TASK: How many lines below include the string "YellowJar"? State the number alone.

Colored object listings:
━━━

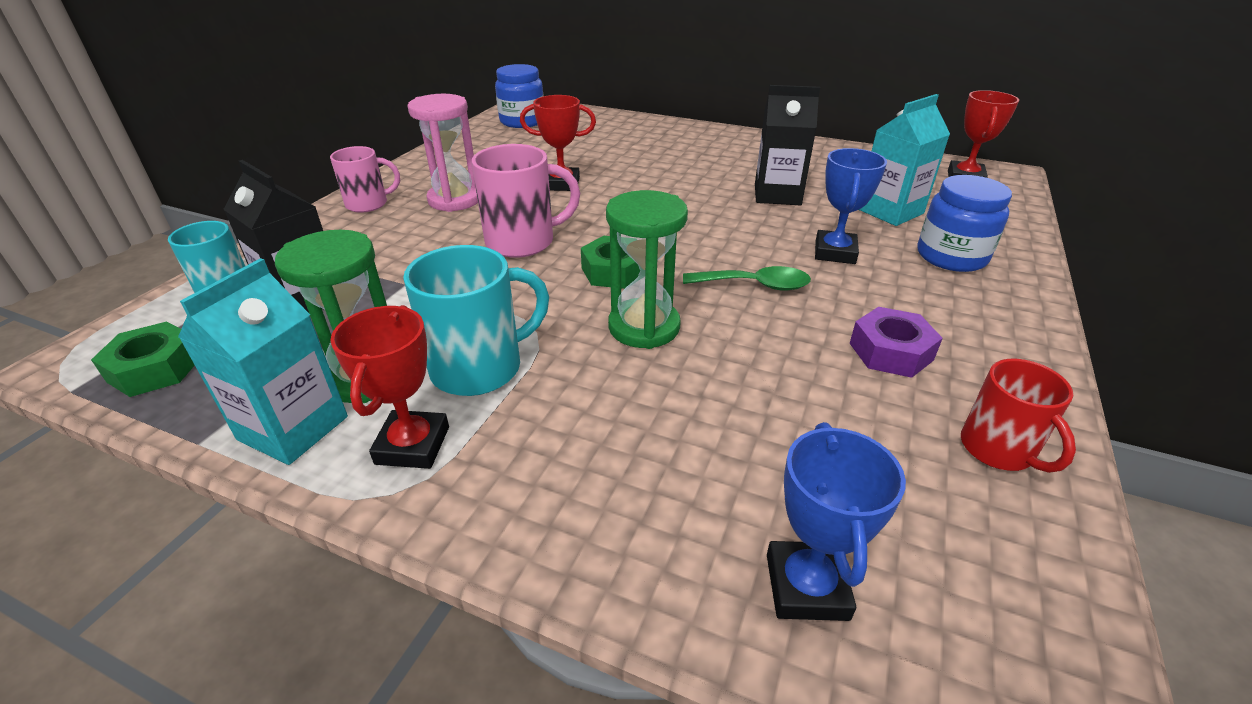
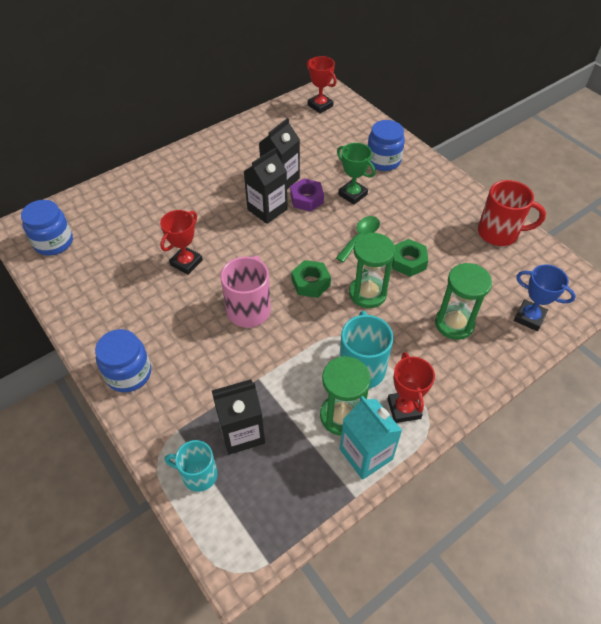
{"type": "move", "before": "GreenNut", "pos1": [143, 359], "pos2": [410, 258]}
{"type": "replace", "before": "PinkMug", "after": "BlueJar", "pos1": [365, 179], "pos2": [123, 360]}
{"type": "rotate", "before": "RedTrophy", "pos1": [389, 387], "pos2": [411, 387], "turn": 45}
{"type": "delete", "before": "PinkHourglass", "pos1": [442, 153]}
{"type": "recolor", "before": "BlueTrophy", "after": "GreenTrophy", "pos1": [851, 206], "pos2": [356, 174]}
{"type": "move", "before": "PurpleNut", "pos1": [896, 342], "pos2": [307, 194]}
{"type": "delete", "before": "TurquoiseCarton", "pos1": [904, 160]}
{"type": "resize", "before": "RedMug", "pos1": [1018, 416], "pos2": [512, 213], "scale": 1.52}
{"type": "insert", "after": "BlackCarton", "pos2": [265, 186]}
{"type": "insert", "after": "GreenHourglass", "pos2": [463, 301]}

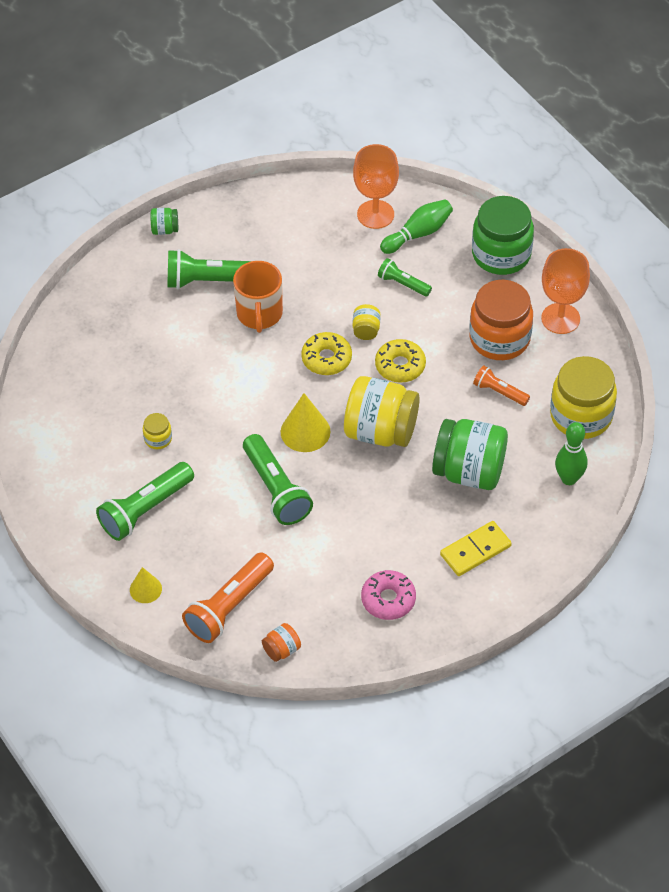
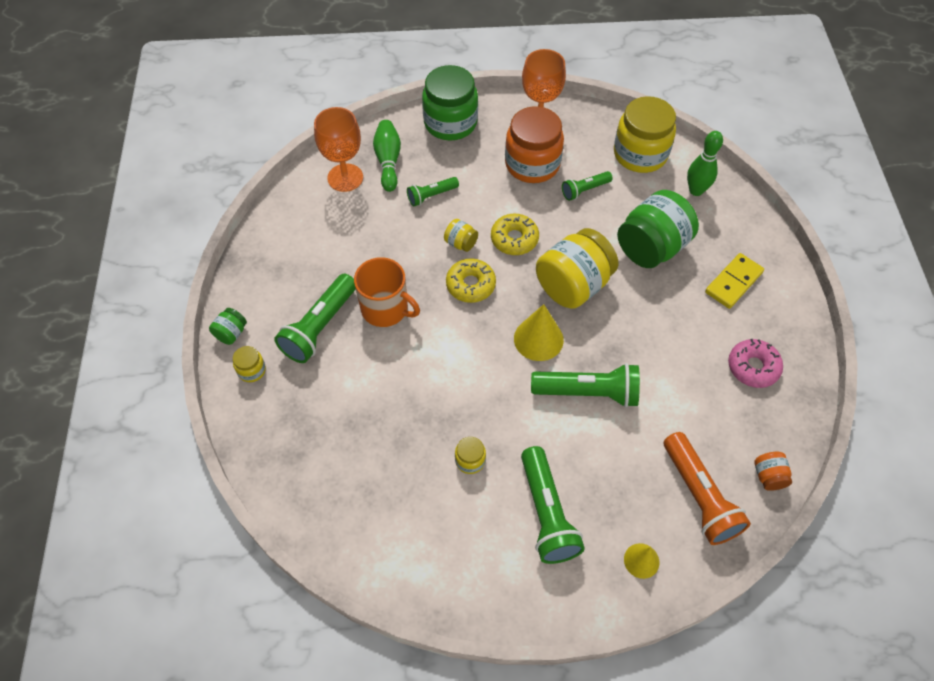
{"type": "rotate", "before": "YellowDomino", "pos1": [476, 548], "pos2": [734, 281], "turn": 45}
{"type": "recolor", "before": "OrangeFlashlight", "after": "GreenFlashlight", "pos1": [501, 385], "pos2": [587, 186]}
{"type": "insert", "after": "YellowJar", "pos2": [249, 364]}

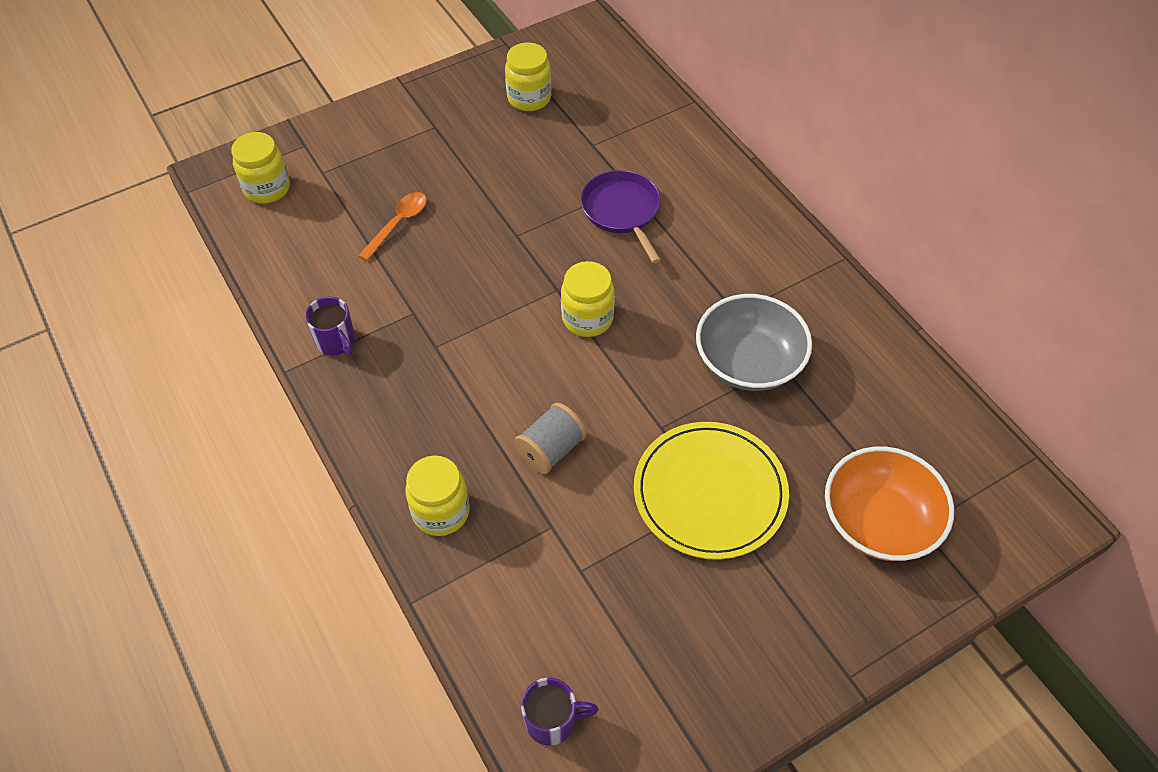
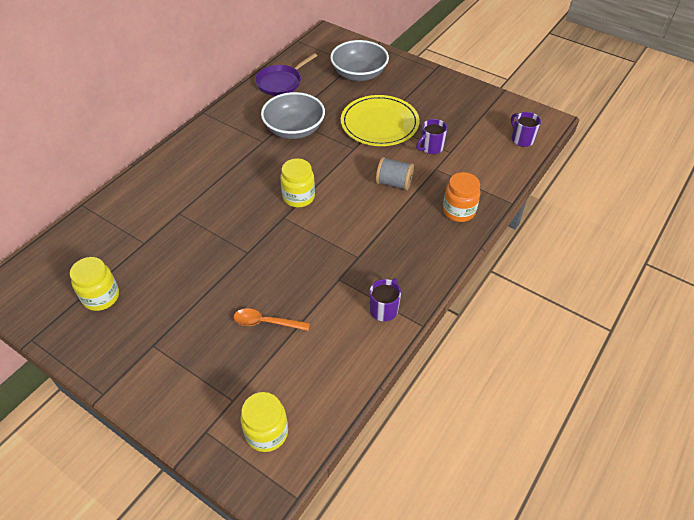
{"type": "recolor", "before": "YellowJar", "after": "OrangeJar", "pos1": [437, 496], "pos2": [461, 197]}
{"type": "move", "before": "PurplePan", "pos1": [621, 216], "pos2": [286, 74]}
{"type": "recolor", "before": "OrangeBowl", "after": "GreyBowl", "pos1": [889, 503], "pos2": [359, 60]}
{"type": "insert", "after": "PurpleMug", "pos2": [432, 136]}

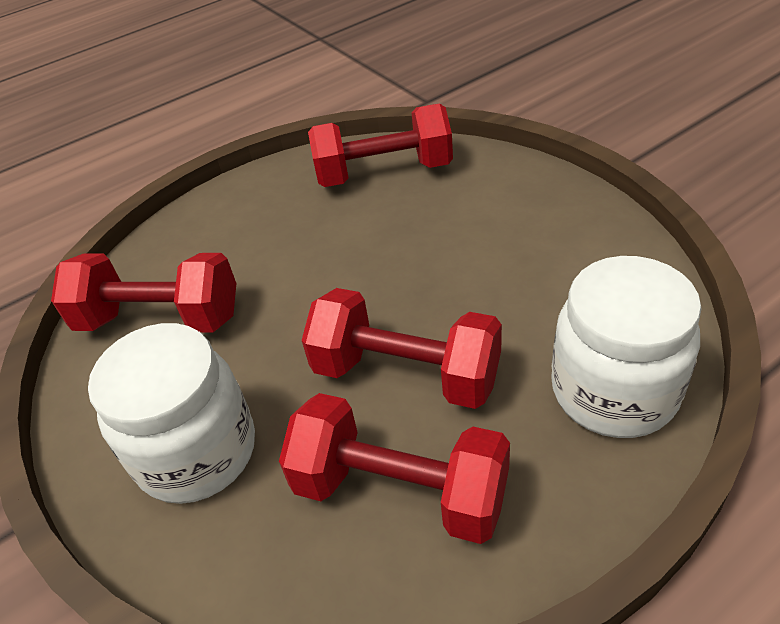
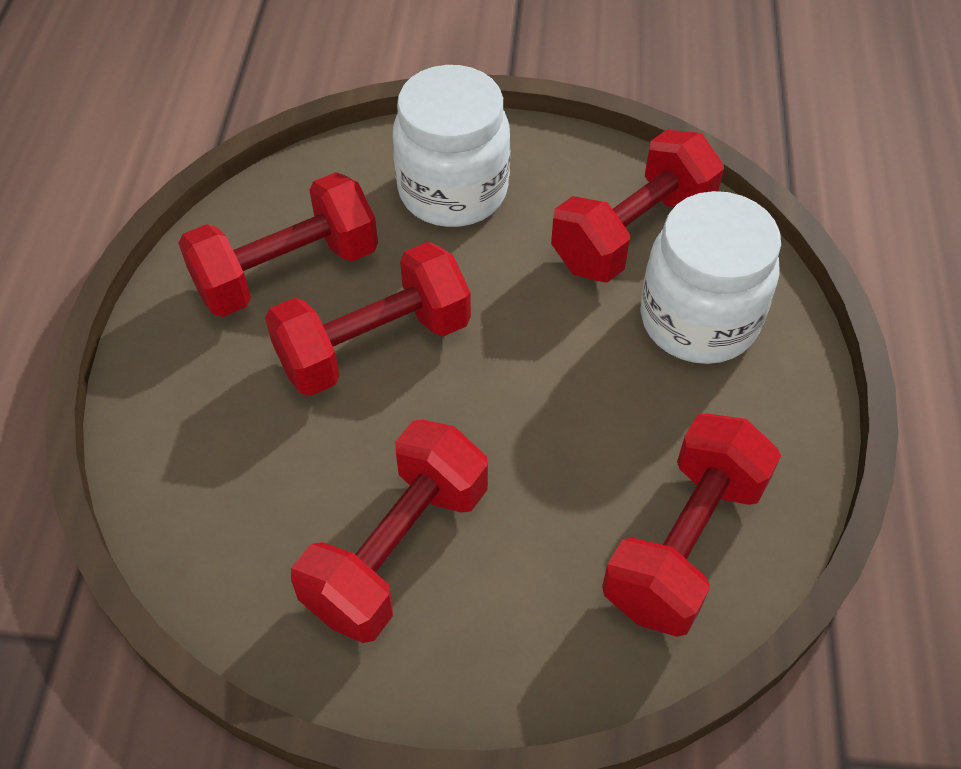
{"type": "move", "before": "WhiteJar", "pos1": [626, 347], "pos2": [711, 277]}
{"type": "insert", "after": "RedDumbbell", "pos2": [389, 531]}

━━━

ANSWER FOR THE TASK: 2